→ EXERCISE: Some lines in the listing hold the word "bulb". Return each of them.

→ EXTRACTED DATA:

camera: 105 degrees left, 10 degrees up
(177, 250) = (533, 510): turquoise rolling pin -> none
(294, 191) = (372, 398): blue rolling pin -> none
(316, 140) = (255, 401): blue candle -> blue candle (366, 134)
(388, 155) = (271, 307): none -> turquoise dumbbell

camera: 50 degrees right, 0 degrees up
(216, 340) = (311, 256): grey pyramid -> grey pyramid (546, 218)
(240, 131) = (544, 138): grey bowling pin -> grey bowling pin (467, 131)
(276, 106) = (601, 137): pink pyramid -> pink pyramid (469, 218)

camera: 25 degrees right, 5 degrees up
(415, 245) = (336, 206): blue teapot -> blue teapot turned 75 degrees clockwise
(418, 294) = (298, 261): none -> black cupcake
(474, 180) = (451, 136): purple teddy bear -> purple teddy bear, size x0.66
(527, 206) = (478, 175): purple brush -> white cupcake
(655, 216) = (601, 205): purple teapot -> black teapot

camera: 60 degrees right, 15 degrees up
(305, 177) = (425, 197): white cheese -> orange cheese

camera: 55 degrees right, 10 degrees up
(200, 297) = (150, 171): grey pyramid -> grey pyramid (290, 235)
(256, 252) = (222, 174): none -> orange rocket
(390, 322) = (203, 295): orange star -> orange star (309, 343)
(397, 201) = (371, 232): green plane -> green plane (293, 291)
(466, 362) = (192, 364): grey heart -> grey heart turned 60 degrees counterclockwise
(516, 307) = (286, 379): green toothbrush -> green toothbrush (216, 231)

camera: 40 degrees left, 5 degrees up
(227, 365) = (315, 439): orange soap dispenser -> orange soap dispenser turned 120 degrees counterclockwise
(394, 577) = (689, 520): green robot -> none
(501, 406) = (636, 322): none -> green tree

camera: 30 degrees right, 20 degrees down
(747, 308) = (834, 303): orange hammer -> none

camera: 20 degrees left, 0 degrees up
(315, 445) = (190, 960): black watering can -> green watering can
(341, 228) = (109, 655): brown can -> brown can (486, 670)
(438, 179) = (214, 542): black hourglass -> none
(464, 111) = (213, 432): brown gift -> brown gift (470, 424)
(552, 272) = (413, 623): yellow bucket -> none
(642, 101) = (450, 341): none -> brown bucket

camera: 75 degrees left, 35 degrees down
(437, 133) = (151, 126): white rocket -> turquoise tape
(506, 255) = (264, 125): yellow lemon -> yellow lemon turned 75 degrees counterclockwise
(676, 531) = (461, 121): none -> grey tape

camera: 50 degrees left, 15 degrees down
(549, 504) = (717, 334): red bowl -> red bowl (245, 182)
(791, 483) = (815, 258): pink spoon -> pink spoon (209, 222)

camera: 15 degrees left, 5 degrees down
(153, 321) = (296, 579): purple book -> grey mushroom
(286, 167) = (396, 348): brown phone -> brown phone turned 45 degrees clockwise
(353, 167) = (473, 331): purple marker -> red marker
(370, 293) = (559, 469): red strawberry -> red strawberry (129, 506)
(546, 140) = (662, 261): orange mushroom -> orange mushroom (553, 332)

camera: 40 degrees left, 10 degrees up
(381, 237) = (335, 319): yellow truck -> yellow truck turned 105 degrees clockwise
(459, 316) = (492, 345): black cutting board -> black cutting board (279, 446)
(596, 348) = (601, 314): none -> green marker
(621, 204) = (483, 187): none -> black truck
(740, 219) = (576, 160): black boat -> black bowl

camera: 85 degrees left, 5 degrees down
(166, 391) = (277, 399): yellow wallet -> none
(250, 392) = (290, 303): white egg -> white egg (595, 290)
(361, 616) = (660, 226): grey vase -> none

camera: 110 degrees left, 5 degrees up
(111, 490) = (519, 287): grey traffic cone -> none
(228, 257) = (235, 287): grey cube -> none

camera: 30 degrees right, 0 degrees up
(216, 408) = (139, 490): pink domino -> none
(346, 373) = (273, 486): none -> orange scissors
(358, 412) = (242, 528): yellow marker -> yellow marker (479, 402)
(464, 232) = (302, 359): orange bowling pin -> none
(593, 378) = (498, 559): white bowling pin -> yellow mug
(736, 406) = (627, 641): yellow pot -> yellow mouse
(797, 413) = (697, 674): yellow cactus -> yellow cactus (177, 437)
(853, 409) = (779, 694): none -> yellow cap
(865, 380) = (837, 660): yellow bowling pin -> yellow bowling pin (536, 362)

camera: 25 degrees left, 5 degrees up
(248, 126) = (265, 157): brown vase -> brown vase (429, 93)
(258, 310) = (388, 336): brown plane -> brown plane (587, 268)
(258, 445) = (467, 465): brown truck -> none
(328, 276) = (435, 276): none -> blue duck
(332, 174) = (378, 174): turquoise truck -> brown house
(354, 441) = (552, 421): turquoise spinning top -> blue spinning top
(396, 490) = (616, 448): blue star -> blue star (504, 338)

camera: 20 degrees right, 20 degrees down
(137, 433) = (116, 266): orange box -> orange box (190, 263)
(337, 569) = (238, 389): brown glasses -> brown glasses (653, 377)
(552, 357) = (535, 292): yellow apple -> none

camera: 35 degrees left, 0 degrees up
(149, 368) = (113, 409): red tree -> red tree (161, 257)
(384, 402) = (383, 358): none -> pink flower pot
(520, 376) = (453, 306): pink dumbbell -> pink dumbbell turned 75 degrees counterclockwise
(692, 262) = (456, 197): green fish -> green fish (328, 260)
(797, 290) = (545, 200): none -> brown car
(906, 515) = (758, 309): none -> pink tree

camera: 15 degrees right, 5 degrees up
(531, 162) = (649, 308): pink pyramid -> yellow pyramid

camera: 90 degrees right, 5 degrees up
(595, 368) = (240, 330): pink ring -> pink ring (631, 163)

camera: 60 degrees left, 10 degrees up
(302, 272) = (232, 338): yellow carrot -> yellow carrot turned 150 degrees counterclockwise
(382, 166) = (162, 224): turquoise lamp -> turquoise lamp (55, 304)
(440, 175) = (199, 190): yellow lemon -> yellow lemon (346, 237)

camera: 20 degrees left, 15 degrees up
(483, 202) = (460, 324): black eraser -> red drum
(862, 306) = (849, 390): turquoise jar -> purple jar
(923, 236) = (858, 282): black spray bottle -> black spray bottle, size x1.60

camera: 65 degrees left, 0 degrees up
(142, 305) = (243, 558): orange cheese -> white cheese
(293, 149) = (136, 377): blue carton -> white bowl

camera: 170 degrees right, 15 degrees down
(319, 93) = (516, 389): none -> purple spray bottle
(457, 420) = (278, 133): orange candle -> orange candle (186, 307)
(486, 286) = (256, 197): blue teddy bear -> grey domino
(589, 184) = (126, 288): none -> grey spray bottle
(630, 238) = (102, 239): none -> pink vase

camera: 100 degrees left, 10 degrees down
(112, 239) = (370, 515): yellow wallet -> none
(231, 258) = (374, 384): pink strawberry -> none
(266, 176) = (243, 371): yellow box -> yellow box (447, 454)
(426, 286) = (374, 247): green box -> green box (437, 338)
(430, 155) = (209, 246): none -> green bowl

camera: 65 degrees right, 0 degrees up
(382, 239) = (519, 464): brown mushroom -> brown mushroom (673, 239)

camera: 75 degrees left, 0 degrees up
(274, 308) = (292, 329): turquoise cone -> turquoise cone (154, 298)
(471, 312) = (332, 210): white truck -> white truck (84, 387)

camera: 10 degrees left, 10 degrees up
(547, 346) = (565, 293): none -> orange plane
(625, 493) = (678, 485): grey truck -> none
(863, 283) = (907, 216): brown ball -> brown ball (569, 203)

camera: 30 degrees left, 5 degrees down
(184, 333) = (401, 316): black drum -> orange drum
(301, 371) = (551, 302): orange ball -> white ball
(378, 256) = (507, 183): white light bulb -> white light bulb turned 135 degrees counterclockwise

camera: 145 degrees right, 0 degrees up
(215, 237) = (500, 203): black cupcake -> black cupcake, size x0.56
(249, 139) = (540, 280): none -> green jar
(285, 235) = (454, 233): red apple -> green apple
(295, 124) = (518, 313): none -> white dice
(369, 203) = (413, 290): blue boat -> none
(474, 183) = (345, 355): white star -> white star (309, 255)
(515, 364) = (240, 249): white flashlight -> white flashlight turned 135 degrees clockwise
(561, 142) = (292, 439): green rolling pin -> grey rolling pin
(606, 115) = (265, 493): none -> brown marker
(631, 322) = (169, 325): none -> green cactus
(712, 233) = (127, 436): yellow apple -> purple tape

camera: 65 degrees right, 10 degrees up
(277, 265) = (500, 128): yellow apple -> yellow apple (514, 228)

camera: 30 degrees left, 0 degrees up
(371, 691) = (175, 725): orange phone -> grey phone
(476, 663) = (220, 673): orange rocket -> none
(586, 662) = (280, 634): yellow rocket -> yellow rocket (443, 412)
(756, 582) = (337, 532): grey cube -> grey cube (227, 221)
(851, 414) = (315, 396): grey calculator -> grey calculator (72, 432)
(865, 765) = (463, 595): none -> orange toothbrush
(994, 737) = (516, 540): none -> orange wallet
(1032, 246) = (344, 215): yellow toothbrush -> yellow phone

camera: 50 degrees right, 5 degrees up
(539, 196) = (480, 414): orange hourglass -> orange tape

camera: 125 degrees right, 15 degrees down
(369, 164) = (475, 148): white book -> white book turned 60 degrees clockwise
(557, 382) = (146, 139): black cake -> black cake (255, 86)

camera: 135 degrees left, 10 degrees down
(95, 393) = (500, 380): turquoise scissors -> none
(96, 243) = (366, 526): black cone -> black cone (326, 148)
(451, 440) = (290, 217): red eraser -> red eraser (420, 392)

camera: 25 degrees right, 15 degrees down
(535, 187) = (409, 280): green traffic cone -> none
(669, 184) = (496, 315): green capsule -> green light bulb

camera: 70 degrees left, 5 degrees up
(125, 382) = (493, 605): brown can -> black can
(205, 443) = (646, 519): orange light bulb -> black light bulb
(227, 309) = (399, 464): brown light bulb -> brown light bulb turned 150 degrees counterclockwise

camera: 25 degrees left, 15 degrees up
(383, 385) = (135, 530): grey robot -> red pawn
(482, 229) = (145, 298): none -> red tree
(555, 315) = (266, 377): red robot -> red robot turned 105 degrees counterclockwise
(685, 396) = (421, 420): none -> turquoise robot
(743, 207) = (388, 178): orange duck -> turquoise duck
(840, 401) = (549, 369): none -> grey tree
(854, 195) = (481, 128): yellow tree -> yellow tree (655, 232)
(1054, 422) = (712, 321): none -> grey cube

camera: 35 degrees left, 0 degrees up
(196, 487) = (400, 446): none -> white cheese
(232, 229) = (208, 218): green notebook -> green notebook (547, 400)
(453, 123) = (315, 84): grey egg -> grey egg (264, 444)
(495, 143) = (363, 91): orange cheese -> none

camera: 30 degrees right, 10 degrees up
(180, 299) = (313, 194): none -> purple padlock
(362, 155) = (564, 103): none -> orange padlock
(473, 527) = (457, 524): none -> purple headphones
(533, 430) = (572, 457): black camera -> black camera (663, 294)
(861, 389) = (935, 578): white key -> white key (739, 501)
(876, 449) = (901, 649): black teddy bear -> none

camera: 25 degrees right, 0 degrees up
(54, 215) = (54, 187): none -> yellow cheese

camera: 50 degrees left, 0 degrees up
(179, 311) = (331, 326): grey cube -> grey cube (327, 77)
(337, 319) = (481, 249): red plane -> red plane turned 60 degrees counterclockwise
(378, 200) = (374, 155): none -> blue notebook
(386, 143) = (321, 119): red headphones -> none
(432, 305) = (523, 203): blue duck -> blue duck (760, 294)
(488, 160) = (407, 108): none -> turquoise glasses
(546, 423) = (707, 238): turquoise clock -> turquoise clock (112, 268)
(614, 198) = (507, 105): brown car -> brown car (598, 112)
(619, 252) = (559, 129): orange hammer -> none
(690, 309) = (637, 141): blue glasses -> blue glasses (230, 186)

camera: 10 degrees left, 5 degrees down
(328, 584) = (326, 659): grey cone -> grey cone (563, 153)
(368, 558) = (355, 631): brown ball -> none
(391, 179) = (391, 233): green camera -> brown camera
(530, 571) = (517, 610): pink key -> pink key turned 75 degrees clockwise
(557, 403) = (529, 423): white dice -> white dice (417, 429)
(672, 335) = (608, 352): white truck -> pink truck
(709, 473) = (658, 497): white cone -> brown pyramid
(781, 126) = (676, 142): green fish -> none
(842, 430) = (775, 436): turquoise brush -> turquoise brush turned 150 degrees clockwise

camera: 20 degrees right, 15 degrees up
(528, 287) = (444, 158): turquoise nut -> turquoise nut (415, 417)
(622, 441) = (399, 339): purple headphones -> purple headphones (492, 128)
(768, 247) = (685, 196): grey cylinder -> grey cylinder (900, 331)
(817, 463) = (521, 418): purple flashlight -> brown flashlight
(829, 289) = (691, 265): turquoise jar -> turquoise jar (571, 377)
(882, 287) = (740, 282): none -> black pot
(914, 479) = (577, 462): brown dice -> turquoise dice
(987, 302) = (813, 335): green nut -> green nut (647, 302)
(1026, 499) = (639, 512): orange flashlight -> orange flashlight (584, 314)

→ SOLUTION:
(378, 256) = (507, 183): white light bulb -> white light bulb turned 135 degrees counterclockwise
(669, 184) = (496, 315): green capsule -> green light bulb
(205, 443) = (646, 519): orange light bulb -> black light bulb
(227, 309) = (399, 464): brown light bulb -> brown light bulb turned 150 degrees counterclockwise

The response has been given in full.